What to do
Your answer must be an exact copy of the data below, minus any pictures.

Data
⁂

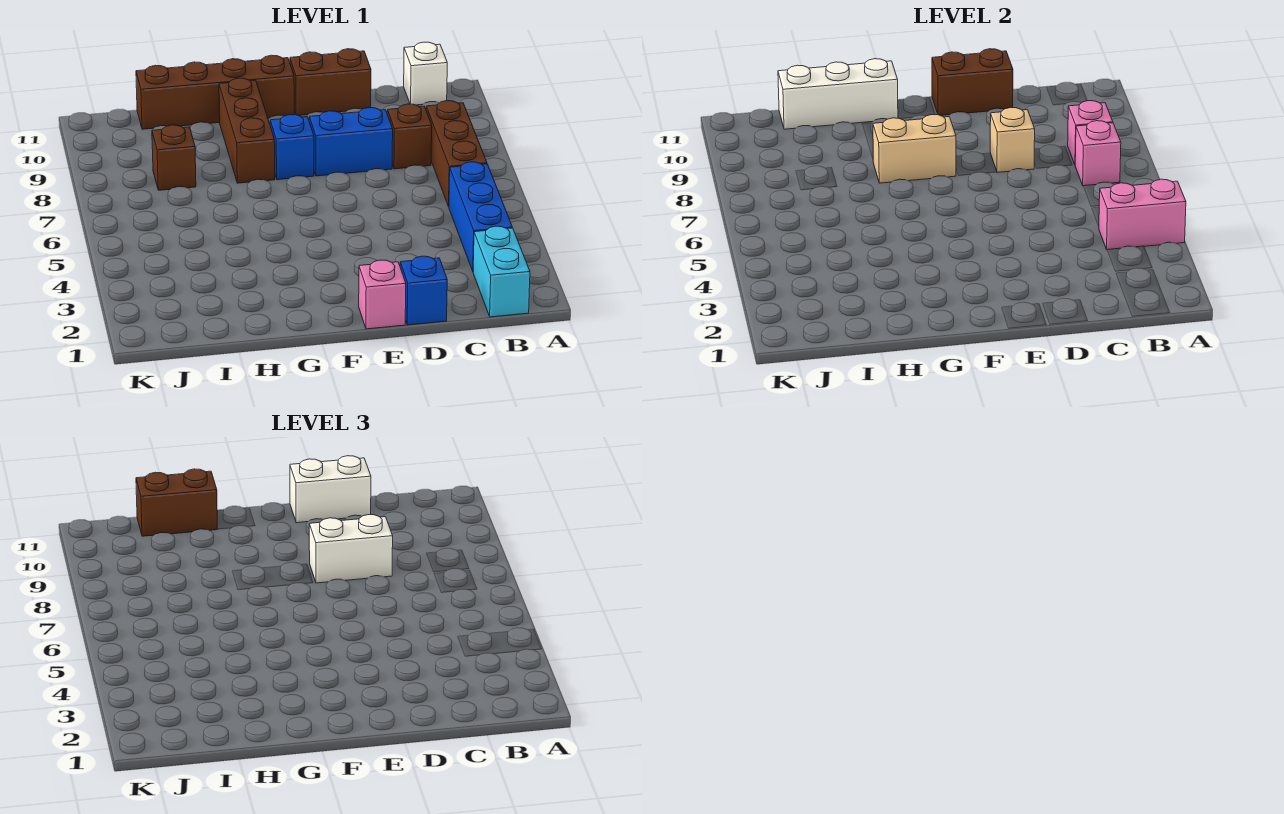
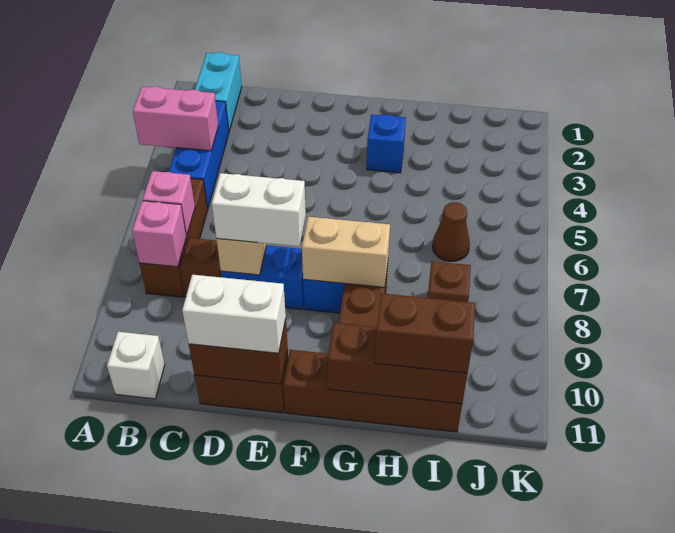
blue brick D1 level 1 -> blue brick G3 level 1
pink brick E1 level 1 -> none
white brick G11:I11 level 2 -> brown brick G11:I11 level 2
none -> brown cone I6 level 1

⁂

Output of the task
blue brick D1 level 1 -> blue brick G3 level 1
pink brick E1 level 1 -> none
white brick G11:I11 level 2 -> brown brick G11:I11 level 2
none -> brown cone I6 level 1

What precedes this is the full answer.